··· SUPPLIED MATERIAL

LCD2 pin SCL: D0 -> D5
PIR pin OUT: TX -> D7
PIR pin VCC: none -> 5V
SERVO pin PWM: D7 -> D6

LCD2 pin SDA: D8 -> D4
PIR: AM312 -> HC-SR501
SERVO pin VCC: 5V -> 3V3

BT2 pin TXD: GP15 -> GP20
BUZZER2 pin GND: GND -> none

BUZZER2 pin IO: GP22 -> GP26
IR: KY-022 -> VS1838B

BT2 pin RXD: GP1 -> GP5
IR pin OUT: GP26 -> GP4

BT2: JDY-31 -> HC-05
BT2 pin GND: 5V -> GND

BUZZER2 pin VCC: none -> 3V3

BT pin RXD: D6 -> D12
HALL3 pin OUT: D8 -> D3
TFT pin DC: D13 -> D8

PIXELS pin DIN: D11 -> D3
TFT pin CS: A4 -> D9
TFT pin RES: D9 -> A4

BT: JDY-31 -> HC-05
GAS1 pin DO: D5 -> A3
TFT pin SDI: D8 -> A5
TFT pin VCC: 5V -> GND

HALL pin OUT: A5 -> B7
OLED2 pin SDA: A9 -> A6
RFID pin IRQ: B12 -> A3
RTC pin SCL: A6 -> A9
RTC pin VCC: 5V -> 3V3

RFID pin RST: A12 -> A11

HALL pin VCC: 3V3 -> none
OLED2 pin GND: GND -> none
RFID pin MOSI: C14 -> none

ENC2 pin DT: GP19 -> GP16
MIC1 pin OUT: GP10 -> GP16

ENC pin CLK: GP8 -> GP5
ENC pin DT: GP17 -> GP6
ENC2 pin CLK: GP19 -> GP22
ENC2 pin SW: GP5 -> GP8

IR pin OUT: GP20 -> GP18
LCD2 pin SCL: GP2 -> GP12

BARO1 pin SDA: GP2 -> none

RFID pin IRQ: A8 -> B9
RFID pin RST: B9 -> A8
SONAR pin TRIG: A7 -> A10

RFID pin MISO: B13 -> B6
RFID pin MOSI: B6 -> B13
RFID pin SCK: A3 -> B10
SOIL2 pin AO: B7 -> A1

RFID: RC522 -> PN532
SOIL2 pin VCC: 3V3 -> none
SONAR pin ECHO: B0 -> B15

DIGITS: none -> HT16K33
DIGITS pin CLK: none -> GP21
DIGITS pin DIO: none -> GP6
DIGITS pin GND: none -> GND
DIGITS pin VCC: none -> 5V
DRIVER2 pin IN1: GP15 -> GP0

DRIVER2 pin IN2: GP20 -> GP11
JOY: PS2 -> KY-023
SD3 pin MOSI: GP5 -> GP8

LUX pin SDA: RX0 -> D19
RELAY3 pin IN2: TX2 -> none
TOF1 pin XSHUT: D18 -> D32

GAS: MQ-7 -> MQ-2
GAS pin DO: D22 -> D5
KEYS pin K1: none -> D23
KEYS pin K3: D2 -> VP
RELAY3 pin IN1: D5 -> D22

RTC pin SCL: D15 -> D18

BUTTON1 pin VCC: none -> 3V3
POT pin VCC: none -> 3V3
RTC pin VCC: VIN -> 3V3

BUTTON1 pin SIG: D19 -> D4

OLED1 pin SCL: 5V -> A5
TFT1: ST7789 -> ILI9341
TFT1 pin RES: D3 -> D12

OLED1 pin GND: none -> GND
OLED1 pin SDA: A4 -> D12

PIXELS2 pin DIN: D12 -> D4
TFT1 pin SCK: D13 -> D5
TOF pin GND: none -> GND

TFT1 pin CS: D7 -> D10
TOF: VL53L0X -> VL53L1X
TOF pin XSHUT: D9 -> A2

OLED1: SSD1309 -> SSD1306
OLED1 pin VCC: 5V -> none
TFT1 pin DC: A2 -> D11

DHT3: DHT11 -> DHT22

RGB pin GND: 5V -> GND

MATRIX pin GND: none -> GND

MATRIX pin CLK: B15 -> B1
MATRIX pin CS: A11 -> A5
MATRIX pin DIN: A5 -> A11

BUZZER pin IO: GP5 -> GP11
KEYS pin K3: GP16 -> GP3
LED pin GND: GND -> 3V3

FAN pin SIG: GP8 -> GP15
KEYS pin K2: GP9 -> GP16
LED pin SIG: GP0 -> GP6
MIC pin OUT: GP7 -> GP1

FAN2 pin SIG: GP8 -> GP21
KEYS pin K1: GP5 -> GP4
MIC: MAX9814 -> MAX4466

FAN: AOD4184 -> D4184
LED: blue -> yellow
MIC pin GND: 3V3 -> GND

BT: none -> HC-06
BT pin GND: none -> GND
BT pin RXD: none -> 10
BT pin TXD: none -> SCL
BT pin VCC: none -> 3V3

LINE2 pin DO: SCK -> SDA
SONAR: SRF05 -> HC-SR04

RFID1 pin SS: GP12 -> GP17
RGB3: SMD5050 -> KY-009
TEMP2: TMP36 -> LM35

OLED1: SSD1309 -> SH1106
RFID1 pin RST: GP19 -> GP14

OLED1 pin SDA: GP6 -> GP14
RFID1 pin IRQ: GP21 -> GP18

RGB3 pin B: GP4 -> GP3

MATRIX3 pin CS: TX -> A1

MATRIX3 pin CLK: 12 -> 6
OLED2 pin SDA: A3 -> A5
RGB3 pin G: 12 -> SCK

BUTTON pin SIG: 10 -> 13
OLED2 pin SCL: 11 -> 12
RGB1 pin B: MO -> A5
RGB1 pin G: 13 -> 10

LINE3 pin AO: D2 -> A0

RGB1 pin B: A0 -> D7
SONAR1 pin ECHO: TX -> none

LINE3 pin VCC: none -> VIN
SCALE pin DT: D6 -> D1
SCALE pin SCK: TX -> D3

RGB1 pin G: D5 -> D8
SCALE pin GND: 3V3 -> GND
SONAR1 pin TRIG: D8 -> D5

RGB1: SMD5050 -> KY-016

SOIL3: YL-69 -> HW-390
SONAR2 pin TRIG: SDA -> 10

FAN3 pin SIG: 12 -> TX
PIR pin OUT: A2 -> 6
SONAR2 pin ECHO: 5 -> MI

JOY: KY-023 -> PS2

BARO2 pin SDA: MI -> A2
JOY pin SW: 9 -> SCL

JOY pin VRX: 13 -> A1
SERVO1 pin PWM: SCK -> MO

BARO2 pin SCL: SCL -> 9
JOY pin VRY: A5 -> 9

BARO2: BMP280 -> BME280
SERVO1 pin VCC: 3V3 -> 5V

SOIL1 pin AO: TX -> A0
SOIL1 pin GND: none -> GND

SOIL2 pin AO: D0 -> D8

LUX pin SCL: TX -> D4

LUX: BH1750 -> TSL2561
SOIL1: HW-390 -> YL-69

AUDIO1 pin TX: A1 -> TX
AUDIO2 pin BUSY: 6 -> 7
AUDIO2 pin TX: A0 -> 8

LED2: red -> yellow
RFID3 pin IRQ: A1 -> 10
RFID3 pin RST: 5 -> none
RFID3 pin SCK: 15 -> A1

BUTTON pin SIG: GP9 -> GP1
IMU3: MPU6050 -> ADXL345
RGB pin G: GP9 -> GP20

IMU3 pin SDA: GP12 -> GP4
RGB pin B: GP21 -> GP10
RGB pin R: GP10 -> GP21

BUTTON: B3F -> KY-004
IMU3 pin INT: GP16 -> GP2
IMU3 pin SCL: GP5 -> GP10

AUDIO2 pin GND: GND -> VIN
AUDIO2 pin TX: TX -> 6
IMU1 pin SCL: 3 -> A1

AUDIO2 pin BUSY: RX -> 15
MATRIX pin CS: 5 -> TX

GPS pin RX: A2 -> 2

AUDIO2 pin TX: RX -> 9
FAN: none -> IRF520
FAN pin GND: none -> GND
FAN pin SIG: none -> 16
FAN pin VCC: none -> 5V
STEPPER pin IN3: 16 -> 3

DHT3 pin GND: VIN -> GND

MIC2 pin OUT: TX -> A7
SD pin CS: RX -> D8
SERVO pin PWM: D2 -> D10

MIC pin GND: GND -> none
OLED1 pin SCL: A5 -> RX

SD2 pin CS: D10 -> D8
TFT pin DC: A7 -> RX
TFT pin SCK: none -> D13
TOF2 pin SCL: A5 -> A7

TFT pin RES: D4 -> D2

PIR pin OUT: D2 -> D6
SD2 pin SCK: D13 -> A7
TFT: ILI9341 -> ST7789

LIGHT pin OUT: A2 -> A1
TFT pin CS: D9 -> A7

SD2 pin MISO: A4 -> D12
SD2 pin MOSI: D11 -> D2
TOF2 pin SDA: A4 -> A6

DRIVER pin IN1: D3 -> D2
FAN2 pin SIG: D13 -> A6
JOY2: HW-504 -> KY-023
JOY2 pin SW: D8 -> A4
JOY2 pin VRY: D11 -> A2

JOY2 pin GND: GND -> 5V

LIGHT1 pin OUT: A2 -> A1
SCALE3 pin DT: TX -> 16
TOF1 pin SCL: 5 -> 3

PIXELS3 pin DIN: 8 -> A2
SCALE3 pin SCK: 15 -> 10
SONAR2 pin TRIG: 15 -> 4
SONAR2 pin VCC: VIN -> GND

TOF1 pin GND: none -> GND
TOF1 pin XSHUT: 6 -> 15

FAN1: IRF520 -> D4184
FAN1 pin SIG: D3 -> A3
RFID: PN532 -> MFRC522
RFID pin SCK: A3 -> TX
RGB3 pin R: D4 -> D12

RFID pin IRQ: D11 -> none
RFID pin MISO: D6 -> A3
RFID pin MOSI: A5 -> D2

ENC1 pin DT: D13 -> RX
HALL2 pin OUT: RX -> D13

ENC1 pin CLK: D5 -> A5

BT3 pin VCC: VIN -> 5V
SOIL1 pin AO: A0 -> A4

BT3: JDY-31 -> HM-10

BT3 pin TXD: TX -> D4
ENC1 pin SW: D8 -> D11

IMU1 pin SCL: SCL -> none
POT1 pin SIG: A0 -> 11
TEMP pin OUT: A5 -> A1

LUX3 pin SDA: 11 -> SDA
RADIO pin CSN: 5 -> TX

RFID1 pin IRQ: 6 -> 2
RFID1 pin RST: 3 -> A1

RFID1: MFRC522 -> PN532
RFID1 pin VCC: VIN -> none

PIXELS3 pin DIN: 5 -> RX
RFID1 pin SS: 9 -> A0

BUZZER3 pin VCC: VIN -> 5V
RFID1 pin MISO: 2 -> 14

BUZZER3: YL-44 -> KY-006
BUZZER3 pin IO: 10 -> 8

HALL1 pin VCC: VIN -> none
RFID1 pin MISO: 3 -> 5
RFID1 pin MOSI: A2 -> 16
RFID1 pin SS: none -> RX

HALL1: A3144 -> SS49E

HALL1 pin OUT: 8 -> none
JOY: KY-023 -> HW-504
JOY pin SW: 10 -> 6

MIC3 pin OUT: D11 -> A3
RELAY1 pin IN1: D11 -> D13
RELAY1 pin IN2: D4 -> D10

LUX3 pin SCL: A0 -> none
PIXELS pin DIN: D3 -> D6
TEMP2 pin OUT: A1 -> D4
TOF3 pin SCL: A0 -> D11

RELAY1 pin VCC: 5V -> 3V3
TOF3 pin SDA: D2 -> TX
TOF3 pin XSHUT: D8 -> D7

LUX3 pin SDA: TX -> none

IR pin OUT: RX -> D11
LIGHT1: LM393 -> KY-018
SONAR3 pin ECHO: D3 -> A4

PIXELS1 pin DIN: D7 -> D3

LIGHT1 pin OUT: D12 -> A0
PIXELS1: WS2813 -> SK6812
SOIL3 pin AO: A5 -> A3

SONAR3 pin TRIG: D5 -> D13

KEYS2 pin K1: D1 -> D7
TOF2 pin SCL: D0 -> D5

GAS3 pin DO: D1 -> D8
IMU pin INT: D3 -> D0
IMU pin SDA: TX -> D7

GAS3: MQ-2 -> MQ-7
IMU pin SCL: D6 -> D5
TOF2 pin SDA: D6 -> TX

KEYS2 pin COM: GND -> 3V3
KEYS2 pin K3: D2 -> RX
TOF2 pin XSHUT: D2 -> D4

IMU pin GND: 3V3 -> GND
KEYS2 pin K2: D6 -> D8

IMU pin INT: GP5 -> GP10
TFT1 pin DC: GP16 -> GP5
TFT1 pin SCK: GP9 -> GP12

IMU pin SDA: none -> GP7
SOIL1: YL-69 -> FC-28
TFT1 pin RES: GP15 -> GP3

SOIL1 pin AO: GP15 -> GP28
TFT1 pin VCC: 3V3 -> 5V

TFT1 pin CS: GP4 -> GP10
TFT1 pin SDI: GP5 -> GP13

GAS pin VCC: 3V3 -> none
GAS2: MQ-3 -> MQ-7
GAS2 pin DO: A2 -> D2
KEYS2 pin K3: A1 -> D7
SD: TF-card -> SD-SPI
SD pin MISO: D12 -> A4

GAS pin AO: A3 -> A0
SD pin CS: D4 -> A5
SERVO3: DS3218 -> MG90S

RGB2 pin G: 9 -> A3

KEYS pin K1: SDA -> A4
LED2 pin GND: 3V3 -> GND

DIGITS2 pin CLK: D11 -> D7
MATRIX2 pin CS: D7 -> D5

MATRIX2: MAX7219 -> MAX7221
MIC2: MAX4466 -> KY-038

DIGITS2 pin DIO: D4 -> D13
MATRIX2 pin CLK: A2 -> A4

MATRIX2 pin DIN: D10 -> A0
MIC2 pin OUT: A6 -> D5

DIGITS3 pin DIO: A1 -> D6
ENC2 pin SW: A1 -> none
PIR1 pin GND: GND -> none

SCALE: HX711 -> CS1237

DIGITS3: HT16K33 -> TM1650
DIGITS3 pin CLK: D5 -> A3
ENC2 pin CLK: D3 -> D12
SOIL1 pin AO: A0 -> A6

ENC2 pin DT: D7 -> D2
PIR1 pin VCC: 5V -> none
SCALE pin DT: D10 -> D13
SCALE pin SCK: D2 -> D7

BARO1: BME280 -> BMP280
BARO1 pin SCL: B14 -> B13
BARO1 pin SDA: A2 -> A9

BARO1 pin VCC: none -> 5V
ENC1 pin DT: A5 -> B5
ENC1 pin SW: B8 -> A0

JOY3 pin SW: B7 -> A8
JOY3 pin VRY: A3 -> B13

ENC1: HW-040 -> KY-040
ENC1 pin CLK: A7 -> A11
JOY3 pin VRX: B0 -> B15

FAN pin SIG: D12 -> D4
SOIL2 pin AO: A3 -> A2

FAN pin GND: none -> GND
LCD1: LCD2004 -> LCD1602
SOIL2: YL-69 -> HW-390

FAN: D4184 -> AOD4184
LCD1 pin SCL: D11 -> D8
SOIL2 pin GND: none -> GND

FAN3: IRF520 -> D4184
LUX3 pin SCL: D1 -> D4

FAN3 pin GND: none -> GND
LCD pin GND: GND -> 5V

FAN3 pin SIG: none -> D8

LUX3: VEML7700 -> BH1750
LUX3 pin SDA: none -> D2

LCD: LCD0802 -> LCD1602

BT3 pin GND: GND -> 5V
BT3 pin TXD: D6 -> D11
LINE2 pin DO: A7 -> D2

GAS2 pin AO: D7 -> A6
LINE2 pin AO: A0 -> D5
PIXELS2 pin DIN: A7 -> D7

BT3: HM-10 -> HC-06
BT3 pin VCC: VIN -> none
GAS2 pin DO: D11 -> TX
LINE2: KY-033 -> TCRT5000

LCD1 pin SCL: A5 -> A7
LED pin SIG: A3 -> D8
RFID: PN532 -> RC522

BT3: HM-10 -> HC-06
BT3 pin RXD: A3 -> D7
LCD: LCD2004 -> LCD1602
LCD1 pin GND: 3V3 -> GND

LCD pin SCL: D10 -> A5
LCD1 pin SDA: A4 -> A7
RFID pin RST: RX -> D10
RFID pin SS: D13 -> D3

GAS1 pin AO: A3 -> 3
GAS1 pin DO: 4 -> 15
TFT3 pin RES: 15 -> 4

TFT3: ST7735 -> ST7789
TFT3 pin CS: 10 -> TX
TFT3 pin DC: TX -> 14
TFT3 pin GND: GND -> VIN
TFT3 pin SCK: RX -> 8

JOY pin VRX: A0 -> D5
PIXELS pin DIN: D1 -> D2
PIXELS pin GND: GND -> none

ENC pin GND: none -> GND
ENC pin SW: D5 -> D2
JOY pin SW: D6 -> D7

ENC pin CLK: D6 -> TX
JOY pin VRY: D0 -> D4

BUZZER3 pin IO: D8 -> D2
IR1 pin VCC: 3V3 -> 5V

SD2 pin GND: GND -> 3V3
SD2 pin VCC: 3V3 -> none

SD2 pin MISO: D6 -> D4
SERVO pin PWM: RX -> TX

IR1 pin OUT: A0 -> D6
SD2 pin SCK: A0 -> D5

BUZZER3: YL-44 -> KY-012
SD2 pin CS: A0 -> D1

······

WORK INSTRUCTION ▸ Copy the lines above exactly, beginning at the line that has "BT2: JDY-31 -> HC-05" and stopping after the line that has "RFID pin MOSI: C14 -> none", and omit the rest.

SOLUTION TO THE PROBLEM ▸
BT2: JDY-31 -> HC-05
BT2 pin GND: 5V -> GND

BUZZER2 pin VCC: none -> 3V3

BT pin RXD: D6 -> D12
HALL3 pin OUT: D8 -> D3
TFT pin DC: D13 -> D8

PIXELS pin DIN: D11 -> D3
TFT pin CS: A4 -> D9
TFT pin RES: D9 -> A4

BT: JDY-31 -> HC-05
GAS1 pin DO: D5 -> A3
TFT pin SDI: D8 -> A5
TFT pin VCC: 5V -> GND

HALL pin OUT: A5 -> B7
OLED2 pin SDA: A9 -> A6
RFID pin IRQ: B12 -> A3
RTC pin SCL: A6 -> A9
RTC pin VCC: 5V -> 3V3

RFID pin RST: A12 -> A11

HALL pin VCC: 3V3 -> none
OLED2 pin GND: GND -> none
RFID pin MOSI: C14 -> none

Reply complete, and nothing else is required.